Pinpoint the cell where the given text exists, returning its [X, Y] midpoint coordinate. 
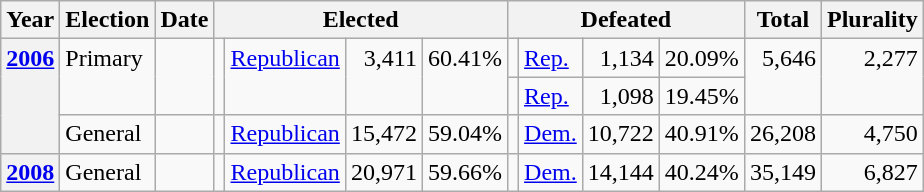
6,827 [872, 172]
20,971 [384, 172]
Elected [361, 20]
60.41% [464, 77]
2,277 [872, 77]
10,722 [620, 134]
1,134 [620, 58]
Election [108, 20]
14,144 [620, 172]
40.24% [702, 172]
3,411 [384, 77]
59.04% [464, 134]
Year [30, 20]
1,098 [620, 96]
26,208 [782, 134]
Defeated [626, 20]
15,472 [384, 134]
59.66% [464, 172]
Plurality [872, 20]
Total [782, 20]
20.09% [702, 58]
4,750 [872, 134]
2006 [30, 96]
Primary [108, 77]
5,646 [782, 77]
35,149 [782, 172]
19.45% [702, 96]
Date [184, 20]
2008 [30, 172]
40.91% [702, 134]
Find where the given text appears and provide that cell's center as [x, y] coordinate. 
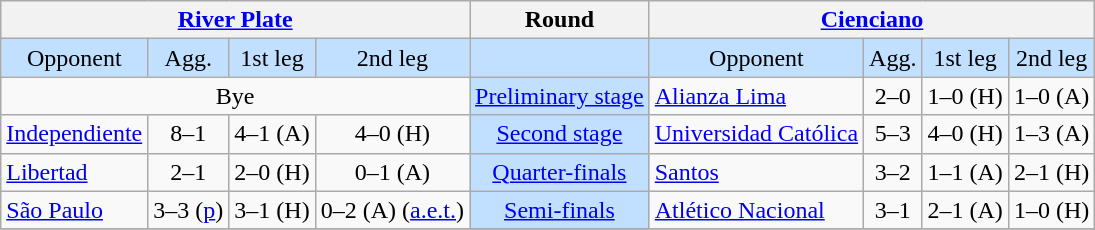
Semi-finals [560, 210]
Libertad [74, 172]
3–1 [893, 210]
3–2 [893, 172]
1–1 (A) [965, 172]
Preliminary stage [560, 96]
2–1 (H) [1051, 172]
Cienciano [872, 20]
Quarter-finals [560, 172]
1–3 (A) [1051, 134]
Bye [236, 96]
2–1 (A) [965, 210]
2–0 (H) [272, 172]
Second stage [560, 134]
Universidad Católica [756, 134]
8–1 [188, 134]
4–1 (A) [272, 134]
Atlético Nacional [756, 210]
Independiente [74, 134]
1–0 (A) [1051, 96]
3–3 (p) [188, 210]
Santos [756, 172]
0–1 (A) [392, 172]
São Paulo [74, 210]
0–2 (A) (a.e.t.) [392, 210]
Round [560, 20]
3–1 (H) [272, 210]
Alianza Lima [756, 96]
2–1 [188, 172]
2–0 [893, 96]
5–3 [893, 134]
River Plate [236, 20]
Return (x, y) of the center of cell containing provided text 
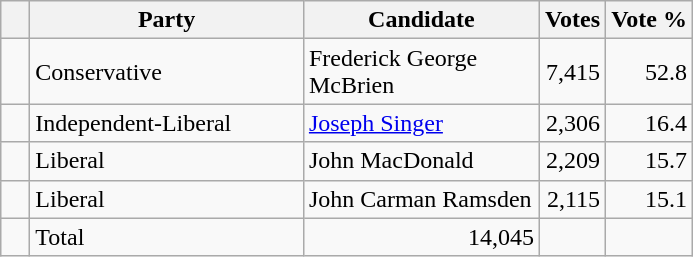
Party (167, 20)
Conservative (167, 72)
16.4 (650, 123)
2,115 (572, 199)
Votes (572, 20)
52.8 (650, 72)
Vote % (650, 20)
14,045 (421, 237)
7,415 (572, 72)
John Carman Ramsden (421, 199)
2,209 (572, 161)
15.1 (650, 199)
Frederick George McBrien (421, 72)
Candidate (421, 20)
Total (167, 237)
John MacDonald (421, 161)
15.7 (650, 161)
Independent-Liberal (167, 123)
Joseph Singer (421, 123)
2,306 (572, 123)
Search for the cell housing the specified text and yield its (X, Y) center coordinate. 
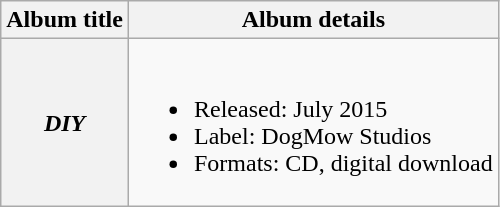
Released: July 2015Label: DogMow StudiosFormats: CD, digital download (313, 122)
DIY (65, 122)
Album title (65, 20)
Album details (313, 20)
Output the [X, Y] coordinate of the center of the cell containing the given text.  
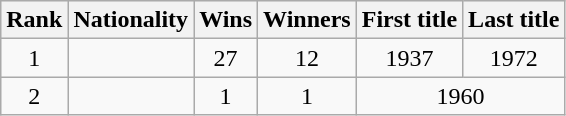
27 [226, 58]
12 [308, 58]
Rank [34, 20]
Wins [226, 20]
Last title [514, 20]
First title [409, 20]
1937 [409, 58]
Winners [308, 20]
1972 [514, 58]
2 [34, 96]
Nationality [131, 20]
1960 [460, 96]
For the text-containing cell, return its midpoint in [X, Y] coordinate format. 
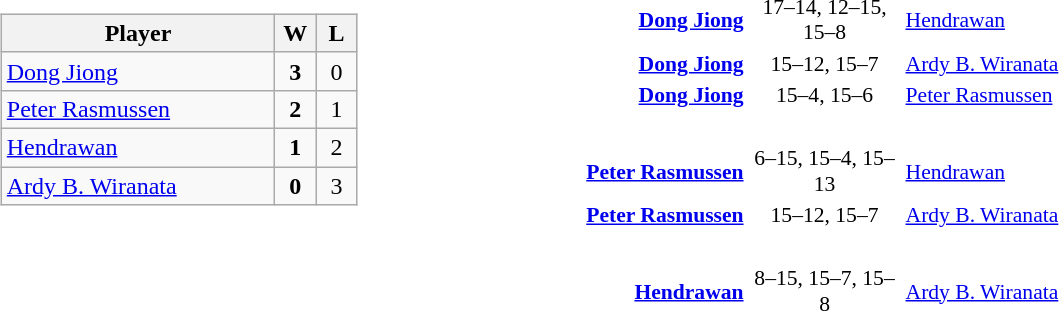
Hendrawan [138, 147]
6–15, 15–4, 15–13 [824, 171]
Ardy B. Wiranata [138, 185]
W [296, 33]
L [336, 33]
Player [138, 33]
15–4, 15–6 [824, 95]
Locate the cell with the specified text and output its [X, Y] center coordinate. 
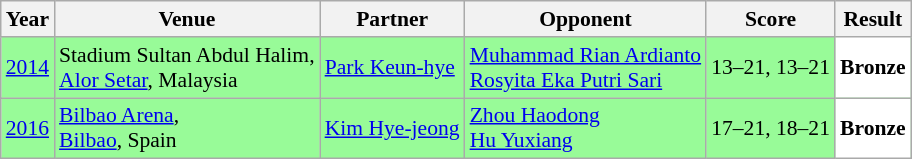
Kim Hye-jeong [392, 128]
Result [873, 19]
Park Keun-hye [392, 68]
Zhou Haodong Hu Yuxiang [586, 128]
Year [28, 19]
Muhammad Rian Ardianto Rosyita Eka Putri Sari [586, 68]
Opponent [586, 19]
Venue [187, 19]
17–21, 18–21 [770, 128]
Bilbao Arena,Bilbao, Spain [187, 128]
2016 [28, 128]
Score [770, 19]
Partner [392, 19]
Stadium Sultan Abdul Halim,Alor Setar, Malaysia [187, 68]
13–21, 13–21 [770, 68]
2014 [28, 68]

____________

▸ **Exercise**: Reproduce all of the rows above verbatim, leaving out the picture lines.

▸ **Solution for this problem**:
Pinpoint the cell where the given text exists, returning its [X, Y] midpoint coordinate. 
6,827 [872, 172]
20,971 [384, 172]
Elected [361, 20]
60.41% [464, 77]
2,277 [872, 77]
10,722 [620, 134]
1,134 [620, 58]
Election [108, 20]
14,144 [620, 172]
40.24% [702, 172]
3,411 [384, 77]
59.04% [464, 134]
Year [30, 20]
1,098 [620, 96]
26,208 [782, 134]
Defeated [626, 20]
15,472 [384, 134]
59.66% [464, 172]
Plurality [872, 20]
Total [782, 20]
20.09% [702, 58]
4,750 [872, 134]
2006 [30, 96]
Primary [108, 77]
5,646 [782, 77]
35,149 [782, 172]
19.45% [702, 96]
Date [184, 20]
2008 [30, 172]
40.91% [702, 134]
Find where the given text appears and provide that cell's center as [x, y] coordinate. 
Semi-finals [560, 210]
Libertad [74, 172]
3–1 [893, 210]
3–2 [893, 172]
1–1 (A) [965, 172]
Preliminary stage [560, 96]
2–1 (H) [1051, 172]
Cienciano [872, 20]
Quarter-finals [560, 172]
1–3 (A) [1051, 134]
Bye [236, 96]
2–1 (A) [965, 210]
2–0 (H) [272, 172]
Second stage [560, 134]
Universidad Católica [756, 134]
8–1 [188, 134]
4–1 (A) [272, 134]
Atlético Nacional [756, 210]
Independiente [74, 134]
1–0 (A) [1051, 96]
3–3 (p) [188, 210]
Santos [756, 172]
0–1 (A) [392, 172]
São Paulo [74, 210]
0–2 (A) (a.e.t.) [392, 210]
Round [560, 20]
3–1 (H) [272, 210]
Alianza Lima [756, 96]
2–1 [188, 172]
2–0 [893, 96]
5–3 [893, 134]
River Plate [236, 20]
Return (x, y) of the center of cell containing provided text 
Party (167, 20)
Conservative (167, 72)
16.4 (650, 123)
2,115 (572, 199)
Votes (572, 20)
52.8 (650, 72)
Vote % (650, 20)
14,045 (421, 237)
7,415 (572, 72)
John Carman Ramsden (421, 199)
2,209 (572, 161)
15.1 (650, 199)
Frederick George McBrien (421, 72)
Candidate (421, 20)
Total (167, 237)
John MacDonald (421, 161)
15.7 (650, 161)
Independent-Liberal (167, 123)
Joseph Singer (421, 123)
2,306 (572, 123)
Search for the cell housing the specified text and yield its (X, Y) center coordinate. 
Released: July 2015Label: DogMow StudiosFormats: CD, digital download (313, 122)
DIY (65, 122)
Album title (65, 20)
Album details (313, 20)
Output the [X, Y] coordinate of the center of the cell containing the given text.  
27 [226, 58]
12 [308, 58]
Rank [34, 20]
Wins [226, 20]
Last title [514, 20]
First title [409, 20]
1937 [409, 58]
Winners [308, 20]
1972 [514, 58]
2 [34, 96]
Nationality [131, 20]
1960 [460, 96]
For the text-containing cell, return its midpoint in [X, Y] coordinate format. 
Hendrawan [138, 147]
6–15, 15–4, 15–13 [824, 171]
Ardy B. Wiranata [138, 185]
W [296, 33]
L [336, 33]
Player [138, 33]
15–4, 15–6 [824, 95]
Locate the cell with the specified text and output its [X, Y] center coordinate. 
Kim Hye-jeong [392, 128]
Result [873, 19]
Park Keun-hye [392, 68]
Zhou Haodong Hu Yuxiang [586, 128]
Year [28, 19]
Muhammad Rian Ardianto Rosyita Eka Putri Sari [586, 68]
Opponent [586, 19]
Venue [187, 19]
17–21, 18–21 [770, 128]
Bilbao Arena,Bilbao, Spain [187, 128]
2016 [28, 128]
Score [770, 19]
Partner [392, 19]
Stadium Sultan Abdul Halim,Alor Setar, Malaysia [187, 68]
13–21, 13–21 [770, 68]
2014 [28, 68]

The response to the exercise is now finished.